[Data items]

>> Start

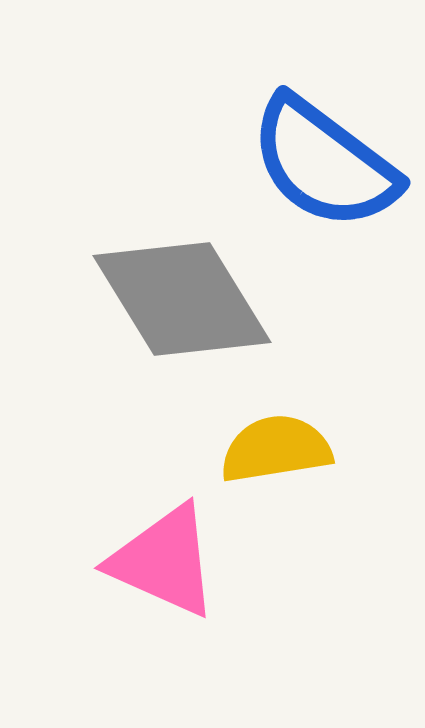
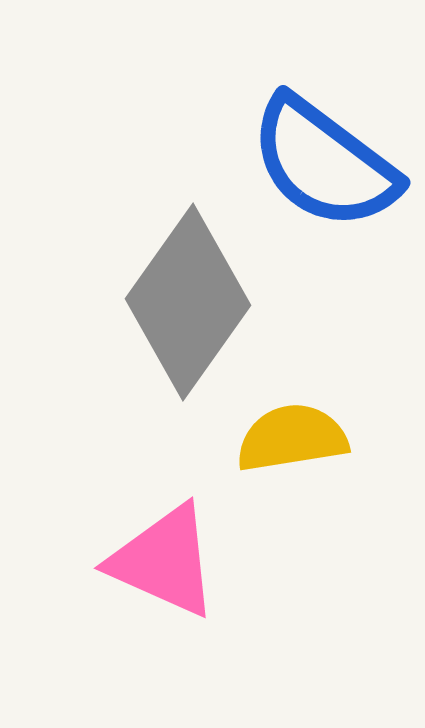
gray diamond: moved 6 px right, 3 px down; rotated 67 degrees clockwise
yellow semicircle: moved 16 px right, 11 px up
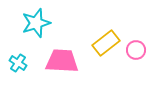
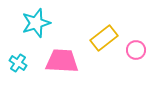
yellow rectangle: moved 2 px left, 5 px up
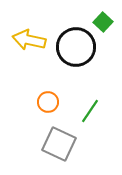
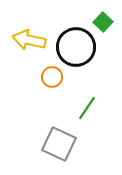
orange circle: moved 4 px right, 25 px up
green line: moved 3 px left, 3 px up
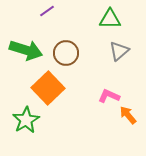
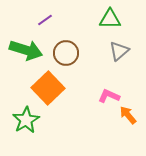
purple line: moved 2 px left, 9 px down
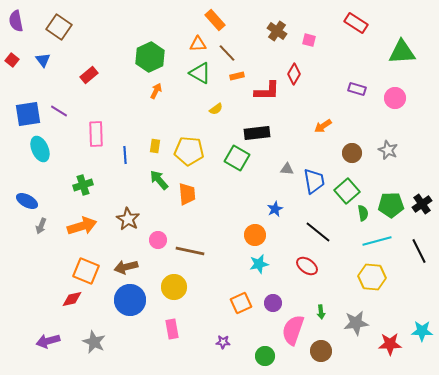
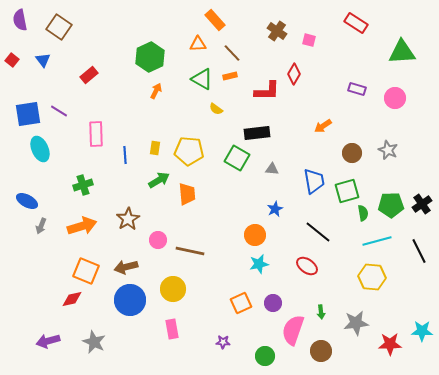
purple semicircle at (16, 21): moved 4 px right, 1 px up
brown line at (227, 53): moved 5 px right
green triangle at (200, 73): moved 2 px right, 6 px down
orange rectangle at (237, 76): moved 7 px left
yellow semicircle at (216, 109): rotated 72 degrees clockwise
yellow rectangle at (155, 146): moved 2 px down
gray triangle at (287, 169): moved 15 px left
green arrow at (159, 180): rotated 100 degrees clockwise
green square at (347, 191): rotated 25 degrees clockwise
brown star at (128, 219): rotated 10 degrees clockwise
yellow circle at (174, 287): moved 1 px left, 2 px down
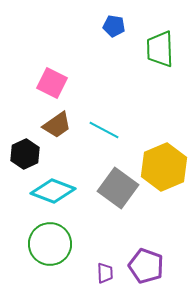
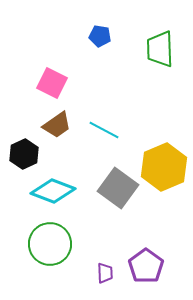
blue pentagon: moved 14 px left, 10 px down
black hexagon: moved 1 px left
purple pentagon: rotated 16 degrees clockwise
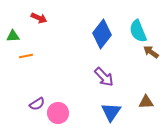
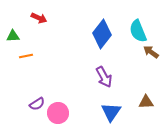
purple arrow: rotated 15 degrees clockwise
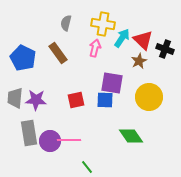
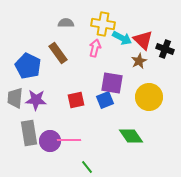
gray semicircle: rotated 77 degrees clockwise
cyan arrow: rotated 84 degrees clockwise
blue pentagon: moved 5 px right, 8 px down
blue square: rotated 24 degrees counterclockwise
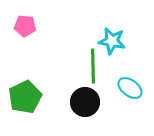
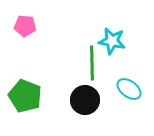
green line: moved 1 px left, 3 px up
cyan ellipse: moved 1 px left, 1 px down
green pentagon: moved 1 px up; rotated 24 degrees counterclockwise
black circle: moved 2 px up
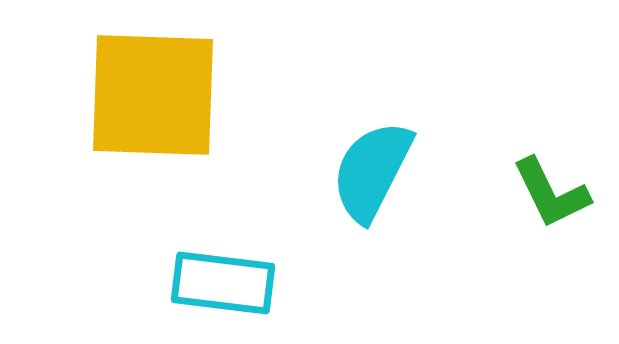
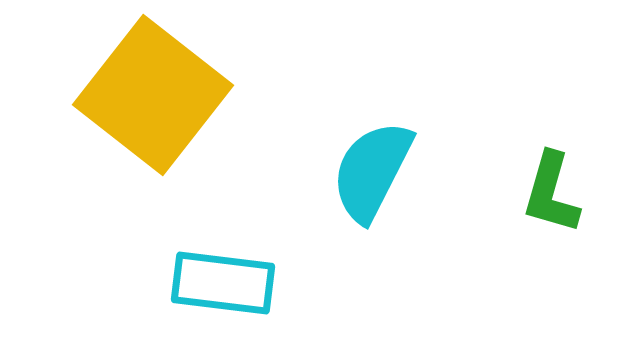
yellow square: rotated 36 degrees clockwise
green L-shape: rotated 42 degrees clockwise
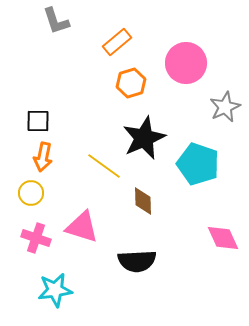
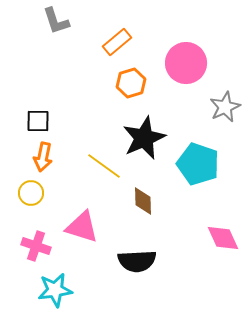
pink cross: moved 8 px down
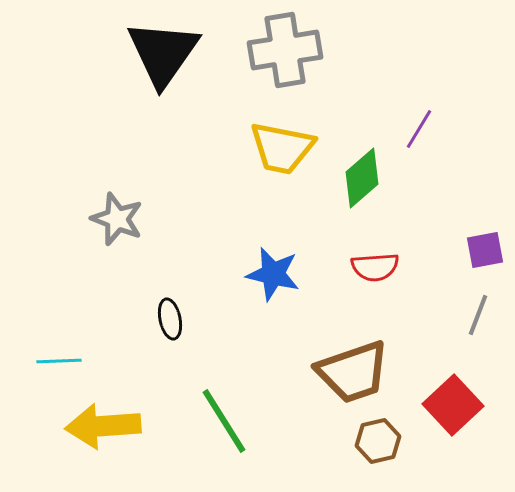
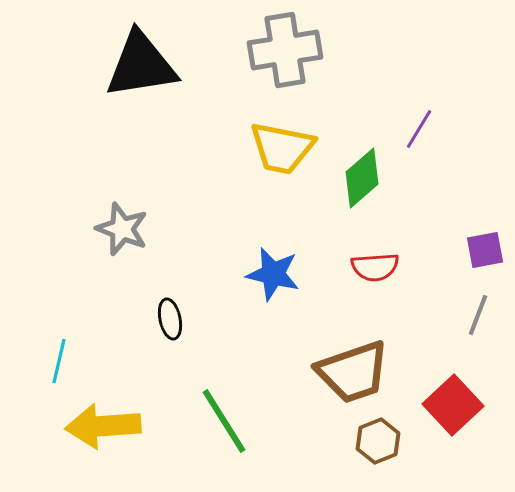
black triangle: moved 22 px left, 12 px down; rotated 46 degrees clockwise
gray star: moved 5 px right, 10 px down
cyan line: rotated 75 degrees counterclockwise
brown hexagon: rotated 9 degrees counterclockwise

>> End

Task to complete: Quote the part of the records above that opens with the line containing "black triangle: moved" and runs through the end of the records.

Task answer:
black triangle: moved 22 px left, 12 px down; rotated 46 degrees clockwise
gray star: moved 5 px right, 10 px down
cyan line: rotated 75 degrees counterclockwise
brown hexagon: rotated 9 degrees counterclockwise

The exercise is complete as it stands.